LISTED RECORDS:
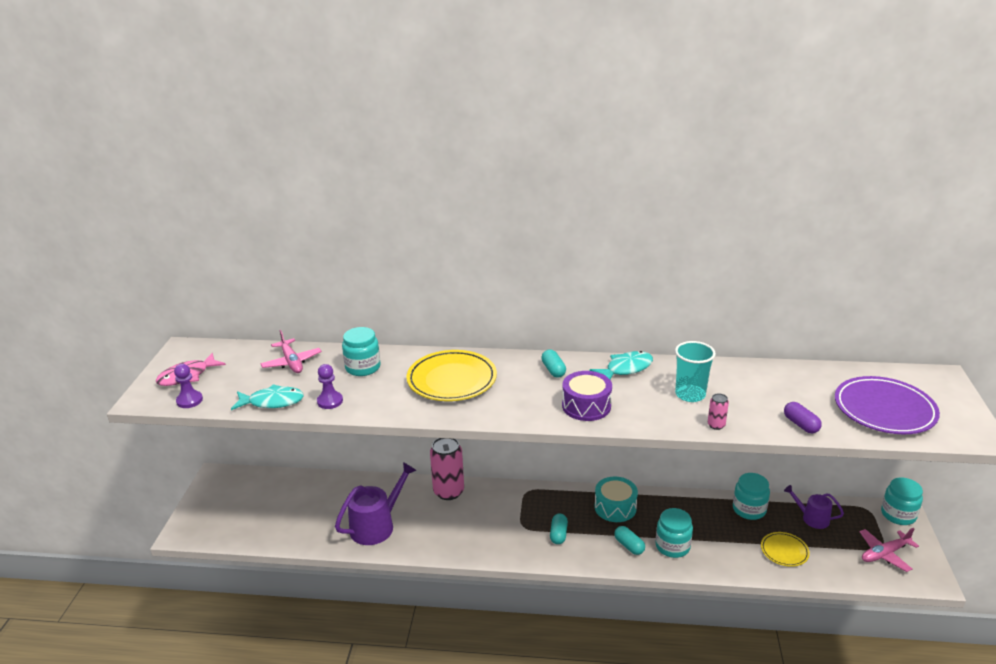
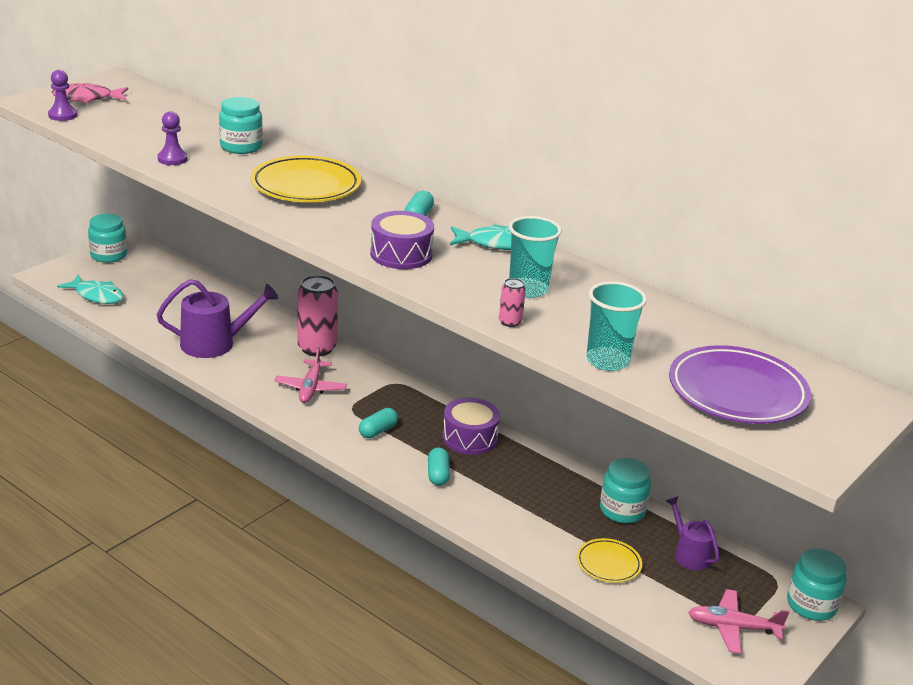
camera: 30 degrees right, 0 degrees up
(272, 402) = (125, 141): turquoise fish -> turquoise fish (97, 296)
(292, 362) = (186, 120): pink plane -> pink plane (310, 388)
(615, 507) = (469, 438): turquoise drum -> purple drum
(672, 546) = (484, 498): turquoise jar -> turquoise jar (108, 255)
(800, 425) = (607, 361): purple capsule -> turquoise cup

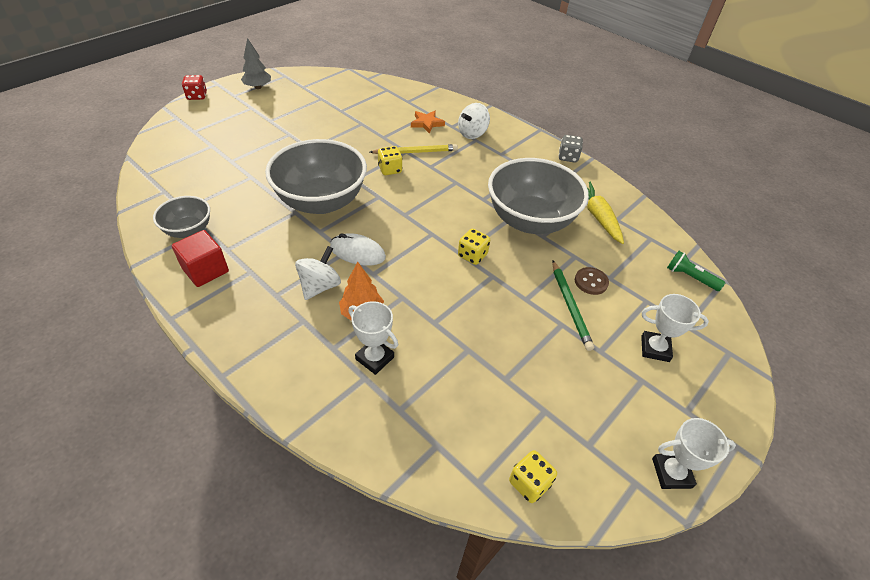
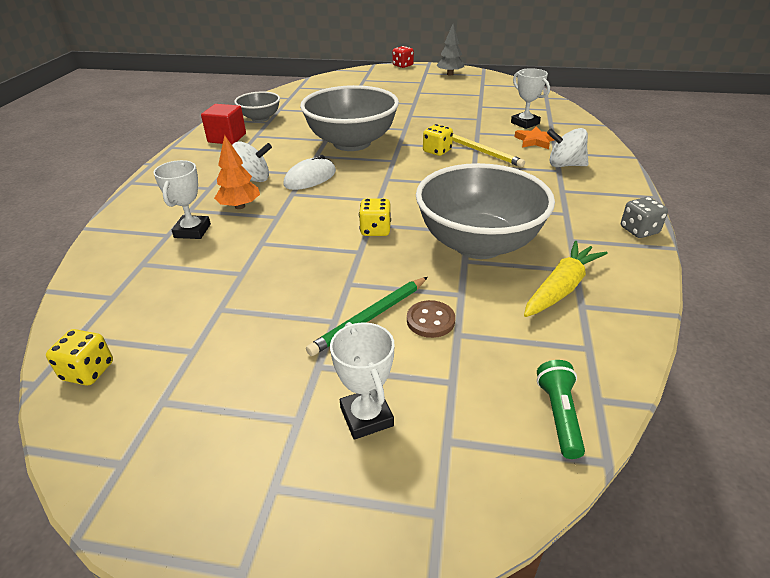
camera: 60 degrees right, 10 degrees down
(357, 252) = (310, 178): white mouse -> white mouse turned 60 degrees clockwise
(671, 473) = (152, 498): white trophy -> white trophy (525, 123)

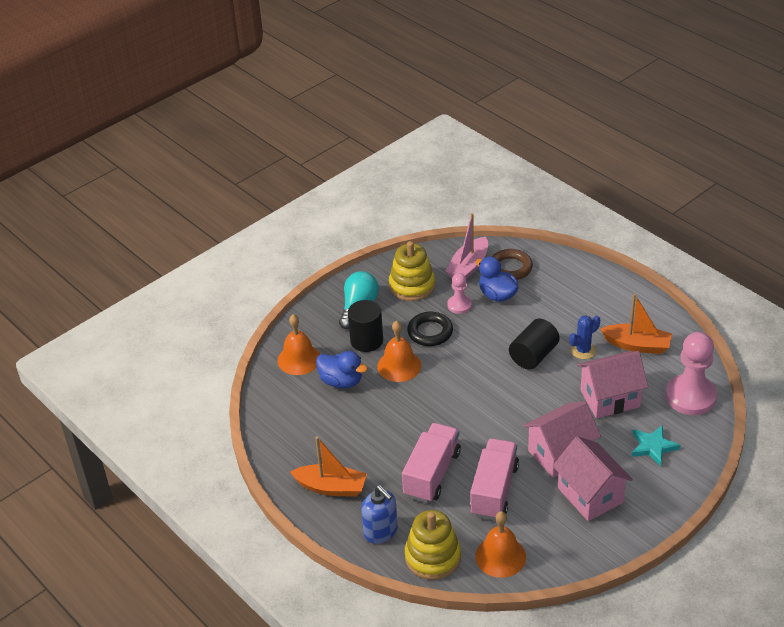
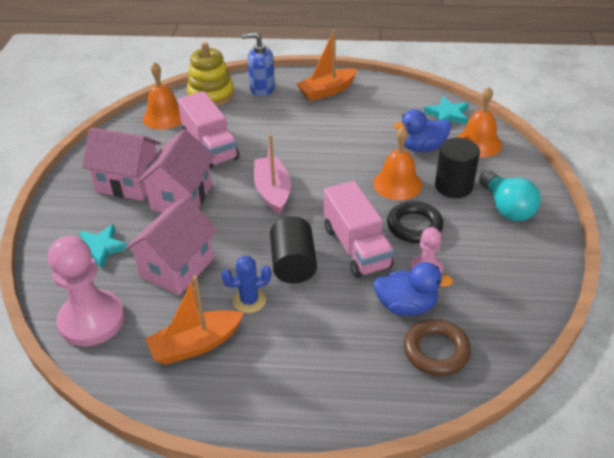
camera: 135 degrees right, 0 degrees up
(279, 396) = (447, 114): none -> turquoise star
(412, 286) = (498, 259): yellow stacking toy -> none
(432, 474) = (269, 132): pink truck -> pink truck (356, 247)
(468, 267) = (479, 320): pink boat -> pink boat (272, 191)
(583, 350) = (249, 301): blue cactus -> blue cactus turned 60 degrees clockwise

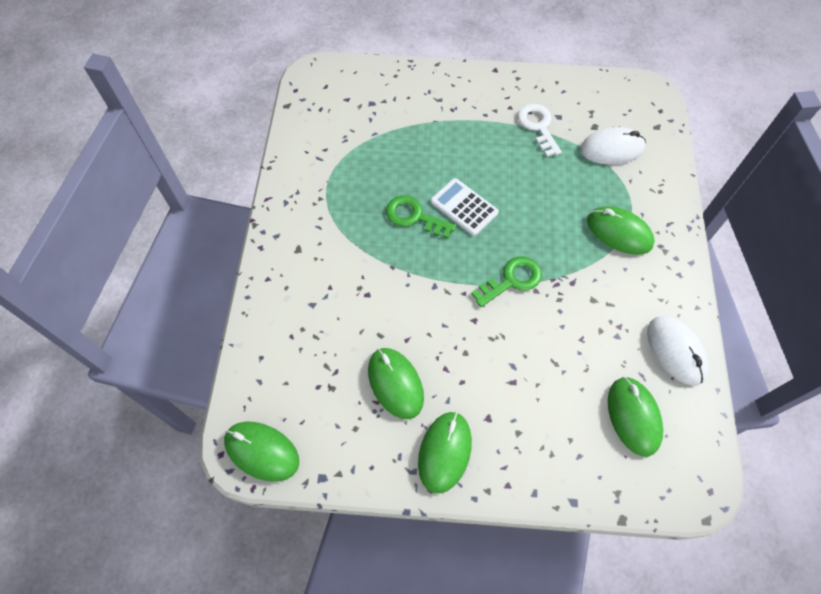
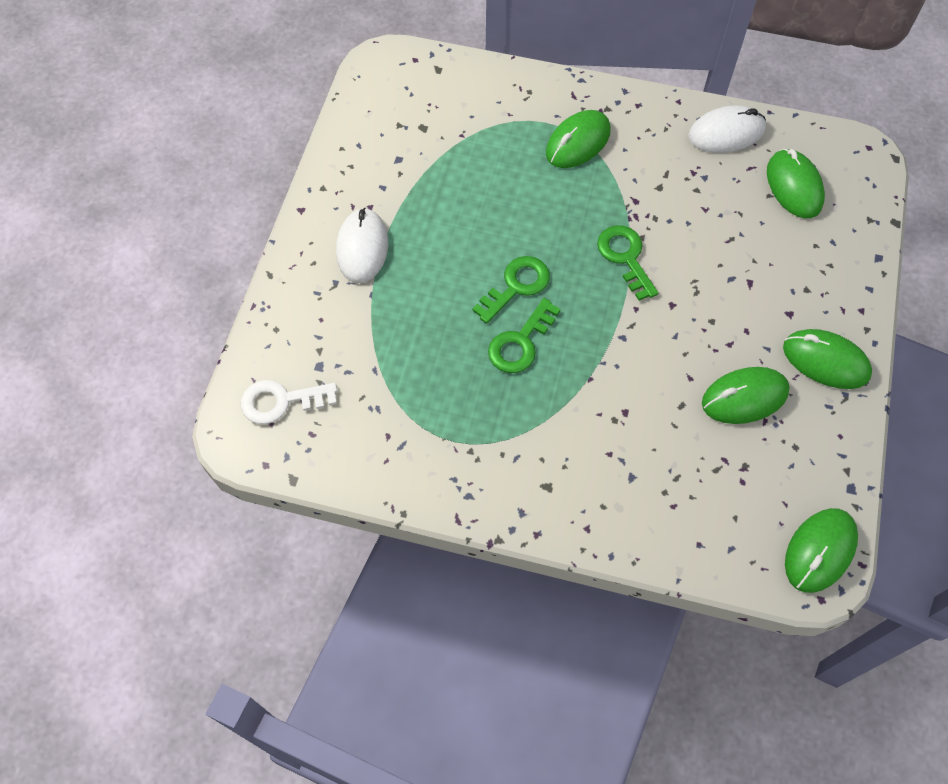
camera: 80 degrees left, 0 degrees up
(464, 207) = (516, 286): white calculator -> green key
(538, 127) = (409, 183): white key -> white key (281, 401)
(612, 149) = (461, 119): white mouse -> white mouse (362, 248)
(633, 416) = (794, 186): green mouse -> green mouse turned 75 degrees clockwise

WHAT IS EXPECTED:
Restate word for word every line from the one with "(468, 267) = (479, 320): pink" up to and including the one with "(612, 149) = (461, 119): white" in the records above, minus the pictures.

OUTPUT OF THE TASK:
(468, 267) = (479, 320): pink boat -> pink boat (272, 191)
(583, 350) = (249, 301): blue cactus -> blue cactus turned 60 degrees clockwise

camera: 80 degrees left, 0 degrees up
(464, 207) = (516, 286): white calculator -> green key
(538, 127) = (409, 183): white key -> white key (281, 401)
(612, 149) = (461, 119): white mouse -> white mouse (362, 248)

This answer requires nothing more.